Scene change data
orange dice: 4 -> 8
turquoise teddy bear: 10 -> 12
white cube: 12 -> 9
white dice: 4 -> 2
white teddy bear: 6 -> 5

• [YOUR INSTRUCTIONS]
Return each line above exactly as it appears.

• [ANSWER BELOW]
orange dice: 4 -> 8
turquoise teddy bear: 10 -> 12
white cube: 12 -> 9
white dice: 4 -> 2
white teddy bear: 6 -> 5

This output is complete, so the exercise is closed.